Each line that has the string "camera" must be copied from the records below.

• **Records for this exercise**:
______
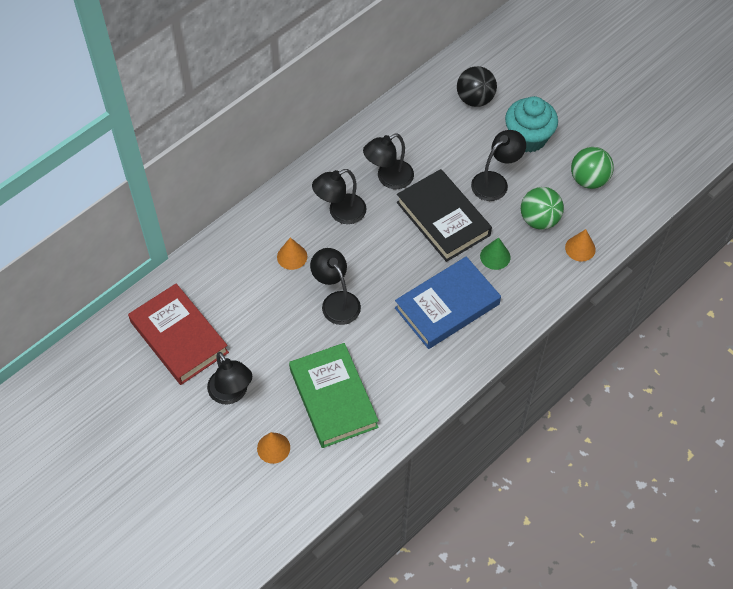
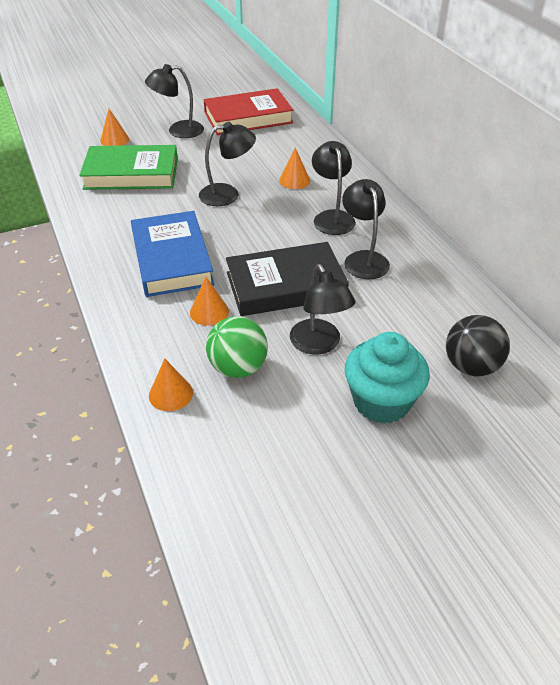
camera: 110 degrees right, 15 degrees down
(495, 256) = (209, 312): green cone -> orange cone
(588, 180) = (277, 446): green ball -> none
______
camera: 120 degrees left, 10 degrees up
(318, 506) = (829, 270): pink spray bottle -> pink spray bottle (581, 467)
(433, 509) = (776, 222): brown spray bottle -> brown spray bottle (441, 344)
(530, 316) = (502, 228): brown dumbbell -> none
______
• **Response**:
camera: 110 degrees right, 15 degrees down
camera: 120 degrees left, 10 degrees up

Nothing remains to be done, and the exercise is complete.